> [Entries shown]
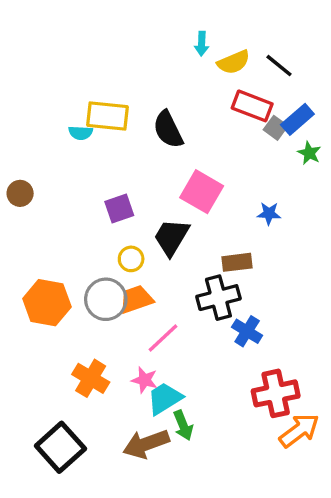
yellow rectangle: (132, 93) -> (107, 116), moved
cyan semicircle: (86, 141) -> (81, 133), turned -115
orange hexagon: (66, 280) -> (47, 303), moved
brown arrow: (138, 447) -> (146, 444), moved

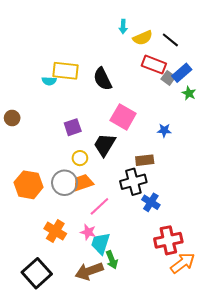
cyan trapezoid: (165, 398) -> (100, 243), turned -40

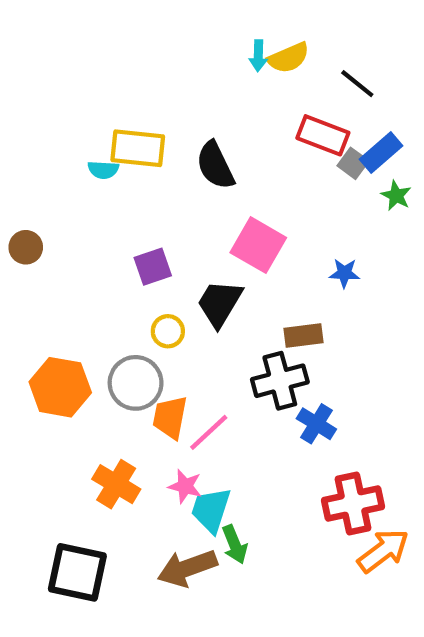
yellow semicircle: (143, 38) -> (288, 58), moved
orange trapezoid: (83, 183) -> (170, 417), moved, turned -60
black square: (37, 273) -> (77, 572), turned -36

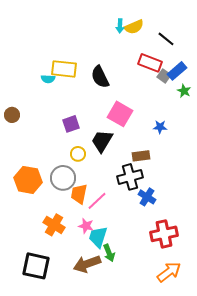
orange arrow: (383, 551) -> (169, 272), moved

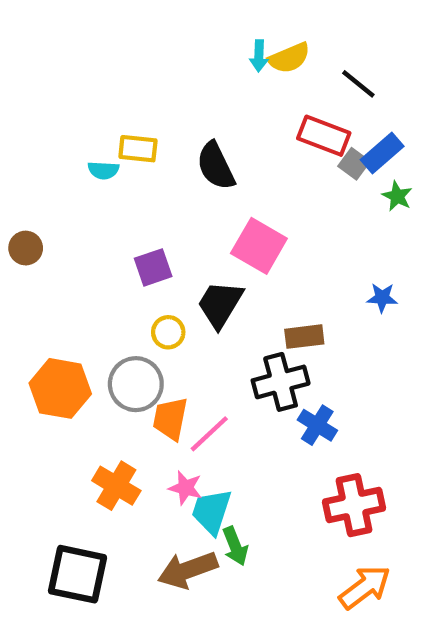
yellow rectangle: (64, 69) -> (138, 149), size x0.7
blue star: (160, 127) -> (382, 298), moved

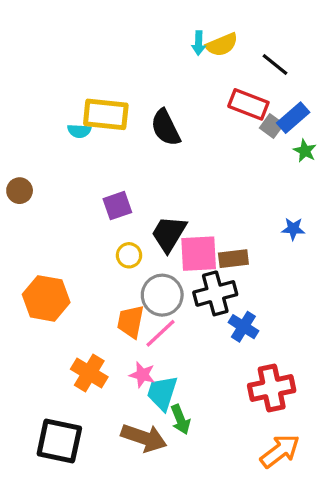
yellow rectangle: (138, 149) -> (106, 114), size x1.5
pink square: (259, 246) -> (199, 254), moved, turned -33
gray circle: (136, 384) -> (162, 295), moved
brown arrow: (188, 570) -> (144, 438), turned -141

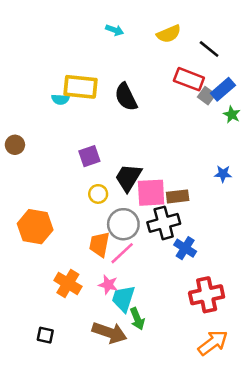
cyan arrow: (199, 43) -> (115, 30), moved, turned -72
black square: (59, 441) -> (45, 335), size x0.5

> [Task statement] Each line above that includes "turned" should be shown.

> [Finished exercise]
cyan semicircle: (86, 141) -> (81, 133), turned -115
cyan trapezoid: (165, 398) -> (100, 243), turned -40
orange trapezoid: (83, 183) -> (170, 417), moved, turned -60
black square: (37, 273) -> (77, 572), turned -36
pink square: (259, 246) -> (199, 254), moved, turned -33
brown arrow: (188, 570) -> (144, 438), turned -141
cyan arrow: (199, 43) -> (115, 30), moved, turned -72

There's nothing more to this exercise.